DATASET RECORDS:

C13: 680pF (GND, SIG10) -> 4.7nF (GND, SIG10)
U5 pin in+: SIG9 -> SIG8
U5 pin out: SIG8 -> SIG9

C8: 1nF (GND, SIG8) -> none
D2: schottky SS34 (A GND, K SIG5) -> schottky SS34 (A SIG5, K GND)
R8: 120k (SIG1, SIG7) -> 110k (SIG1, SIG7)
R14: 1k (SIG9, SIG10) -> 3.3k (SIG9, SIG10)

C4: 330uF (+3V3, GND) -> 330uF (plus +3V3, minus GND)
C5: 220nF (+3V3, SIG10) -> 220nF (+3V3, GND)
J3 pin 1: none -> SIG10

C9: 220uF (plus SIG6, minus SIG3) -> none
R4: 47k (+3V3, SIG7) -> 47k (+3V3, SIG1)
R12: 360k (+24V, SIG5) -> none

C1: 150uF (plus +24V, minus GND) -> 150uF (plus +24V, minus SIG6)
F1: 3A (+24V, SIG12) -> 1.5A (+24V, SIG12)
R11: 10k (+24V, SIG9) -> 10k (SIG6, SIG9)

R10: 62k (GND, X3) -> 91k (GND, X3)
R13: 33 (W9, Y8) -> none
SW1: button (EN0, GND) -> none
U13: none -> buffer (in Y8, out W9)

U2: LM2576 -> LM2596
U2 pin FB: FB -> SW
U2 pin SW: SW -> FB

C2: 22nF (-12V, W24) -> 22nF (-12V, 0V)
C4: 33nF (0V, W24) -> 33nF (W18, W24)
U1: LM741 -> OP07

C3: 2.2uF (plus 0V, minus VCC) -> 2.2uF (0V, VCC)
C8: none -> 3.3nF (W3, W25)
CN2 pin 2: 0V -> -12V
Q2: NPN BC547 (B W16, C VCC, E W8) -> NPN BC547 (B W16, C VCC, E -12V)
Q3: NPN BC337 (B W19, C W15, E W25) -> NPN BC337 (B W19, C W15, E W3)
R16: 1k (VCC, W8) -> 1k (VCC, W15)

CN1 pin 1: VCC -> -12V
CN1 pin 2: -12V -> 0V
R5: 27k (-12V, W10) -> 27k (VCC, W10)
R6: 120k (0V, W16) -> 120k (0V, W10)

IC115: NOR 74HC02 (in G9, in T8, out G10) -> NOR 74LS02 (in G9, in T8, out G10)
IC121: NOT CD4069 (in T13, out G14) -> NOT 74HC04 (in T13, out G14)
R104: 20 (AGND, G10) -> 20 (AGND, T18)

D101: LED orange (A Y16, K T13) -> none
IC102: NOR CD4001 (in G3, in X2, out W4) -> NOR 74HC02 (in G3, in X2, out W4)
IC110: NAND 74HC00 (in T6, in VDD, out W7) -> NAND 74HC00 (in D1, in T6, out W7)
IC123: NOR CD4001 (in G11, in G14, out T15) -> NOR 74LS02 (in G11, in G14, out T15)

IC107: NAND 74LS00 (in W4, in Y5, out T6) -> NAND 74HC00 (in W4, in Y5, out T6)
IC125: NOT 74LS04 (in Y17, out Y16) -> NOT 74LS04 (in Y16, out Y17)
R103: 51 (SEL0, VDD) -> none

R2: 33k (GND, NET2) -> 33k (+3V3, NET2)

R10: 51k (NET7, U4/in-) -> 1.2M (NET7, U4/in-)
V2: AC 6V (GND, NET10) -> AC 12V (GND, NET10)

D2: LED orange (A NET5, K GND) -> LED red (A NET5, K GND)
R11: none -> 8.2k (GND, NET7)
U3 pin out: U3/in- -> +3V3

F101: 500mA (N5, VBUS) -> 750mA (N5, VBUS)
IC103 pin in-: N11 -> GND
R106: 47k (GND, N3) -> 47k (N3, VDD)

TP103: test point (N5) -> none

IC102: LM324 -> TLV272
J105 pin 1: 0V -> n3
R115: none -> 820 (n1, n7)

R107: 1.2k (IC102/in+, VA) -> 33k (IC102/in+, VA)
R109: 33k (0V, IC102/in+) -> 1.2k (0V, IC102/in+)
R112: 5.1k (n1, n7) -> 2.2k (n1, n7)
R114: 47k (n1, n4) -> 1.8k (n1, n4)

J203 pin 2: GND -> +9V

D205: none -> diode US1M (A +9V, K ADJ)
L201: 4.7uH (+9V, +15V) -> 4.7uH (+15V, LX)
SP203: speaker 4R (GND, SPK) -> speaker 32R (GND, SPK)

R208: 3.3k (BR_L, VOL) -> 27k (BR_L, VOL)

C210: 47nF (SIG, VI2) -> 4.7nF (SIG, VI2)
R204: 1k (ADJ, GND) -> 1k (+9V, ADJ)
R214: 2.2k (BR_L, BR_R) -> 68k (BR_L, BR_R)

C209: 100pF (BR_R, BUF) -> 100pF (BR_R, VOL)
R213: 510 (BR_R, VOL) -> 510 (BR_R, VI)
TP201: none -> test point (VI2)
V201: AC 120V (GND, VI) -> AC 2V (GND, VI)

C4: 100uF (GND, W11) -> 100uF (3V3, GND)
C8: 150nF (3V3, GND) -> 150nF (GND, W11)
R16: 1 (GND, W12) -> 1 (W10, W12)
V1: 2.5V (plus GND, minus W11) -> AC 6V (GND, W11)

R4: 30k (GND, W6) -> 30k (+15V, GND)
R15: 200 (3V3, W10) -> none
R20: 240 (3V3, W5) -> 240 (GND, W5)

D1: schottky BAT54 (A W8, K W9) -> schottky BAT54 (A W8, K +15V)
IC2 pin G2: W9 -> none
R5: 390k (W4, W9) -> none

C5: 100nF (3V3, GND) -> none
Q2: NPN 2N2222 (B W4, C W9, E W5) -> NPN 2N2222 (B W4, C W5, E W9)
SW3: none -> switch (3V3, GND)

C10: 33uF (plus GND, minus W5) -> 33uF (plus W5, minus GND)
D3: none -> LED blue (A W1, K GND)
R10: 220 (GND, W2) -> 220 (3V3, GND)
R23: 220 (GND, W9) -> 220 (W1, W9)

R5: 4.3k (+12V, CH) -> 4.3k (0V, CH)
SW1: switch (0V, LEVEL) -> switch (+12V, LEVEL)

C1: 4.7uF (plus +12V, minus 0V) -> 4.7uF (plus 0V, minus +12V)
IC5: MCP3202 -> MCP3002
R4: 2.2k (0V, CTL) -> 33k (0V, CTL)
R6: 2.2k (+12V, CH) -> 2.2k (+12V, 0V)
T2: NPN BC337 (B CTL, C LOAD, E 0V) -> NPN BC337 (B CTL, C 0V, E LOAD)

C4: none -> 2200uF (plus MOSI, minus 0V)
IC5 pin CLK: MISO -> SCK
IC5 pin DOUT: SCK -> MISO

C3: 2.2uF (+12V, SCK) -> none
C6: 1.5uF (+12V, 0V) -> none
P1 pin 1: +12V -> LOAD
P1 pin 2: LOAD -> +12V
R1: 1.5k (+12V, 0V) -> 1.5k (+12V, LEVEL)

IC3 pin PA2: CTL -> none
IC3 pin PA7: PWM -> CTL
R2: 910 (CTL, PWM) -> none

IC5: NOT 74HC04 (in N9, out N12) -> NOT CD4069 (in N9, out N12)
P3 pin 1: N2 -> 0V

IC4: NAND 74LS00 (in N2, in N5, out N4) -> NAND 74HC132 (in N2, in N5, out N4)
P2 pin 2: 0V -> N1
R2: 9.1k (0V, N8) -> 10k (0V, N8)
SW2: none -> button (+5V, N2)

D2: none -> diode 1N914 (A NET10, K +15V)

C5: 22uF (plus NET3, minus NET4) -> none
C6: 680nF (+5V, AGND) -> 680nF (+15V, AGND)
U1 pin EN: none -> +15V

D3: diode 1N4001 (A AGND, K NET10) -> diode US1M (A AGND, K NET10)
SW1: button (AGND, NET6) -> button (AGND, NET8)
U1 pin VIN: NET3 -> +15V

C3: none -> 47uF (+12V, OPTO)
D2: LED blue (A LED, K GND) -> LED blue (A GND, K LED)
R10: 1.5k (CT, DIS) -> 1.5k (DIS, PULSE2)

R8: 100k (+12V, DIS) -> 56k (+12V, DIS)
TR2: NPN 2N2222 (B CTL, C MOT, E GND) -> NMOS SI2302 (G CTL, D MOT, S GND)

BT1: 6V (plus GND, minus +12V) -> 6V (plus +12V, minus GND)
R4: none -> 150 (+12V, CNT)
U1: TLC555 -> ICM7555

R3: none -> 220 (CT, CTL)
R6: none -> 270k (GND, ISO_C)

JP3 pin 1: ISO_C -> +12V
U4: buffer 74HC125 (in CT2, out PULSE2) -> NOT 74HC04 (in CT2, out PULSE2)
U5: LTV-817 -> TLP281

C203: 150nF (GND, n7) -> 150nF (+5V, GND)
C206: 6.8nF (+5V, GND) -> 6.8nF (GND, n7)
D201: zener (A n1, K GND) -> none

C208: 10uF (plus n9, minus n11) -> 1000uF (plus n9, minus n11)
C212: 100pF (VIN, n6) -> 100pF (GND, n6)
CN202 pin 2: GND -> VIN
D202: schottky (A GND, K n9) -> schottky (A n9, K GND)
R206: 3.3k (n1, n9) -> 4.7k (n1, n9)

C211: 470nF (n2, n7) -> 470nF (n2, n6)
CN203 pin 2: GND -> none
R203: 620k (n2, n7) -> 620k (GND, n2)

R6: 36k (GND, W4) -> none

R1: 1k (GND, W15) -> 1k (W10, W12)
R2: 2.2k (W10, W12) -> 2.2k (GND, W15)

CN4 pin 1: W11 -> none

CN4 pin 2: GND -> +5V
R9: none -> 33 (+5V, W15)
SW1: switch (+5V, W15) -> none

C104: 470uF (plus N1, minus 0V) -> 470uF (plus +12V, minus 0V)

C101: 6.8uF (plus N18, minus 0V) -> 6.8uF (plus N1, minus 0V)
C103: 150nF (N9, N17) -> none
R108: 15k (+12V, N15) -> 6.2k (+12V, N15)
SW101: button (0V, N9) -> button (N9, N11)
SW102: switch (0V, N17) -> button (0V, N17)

DIRECTIONS FOR THIS TASK: Exactly as they stand, please print the lines from the first line of the records above down to the line that includes "R14: 1k (SIG9, SIG10) -> 3.3k (SIG9, SIG10)", both of those included and no others.

ANSWER BOX:
C13: 680pF (GND, SIG10) -> 4.7nF (GND, SIG10)
U5 pin in+: SIG9 -> SIG8
U5 pin out: SIG8 -> SIG9

C8: 1nF (GND, SIG8) -> none
D2: schottky SS34 (A GND, K SIG5) -> schottky SS34 (A SIG5, K GND)
R8: 120k (SIG1, SIG7) -> 110k (SIG1, SIG7)
R14: 1k (SIG9, SIG10) -> 3.3k (SIG9, SIG10)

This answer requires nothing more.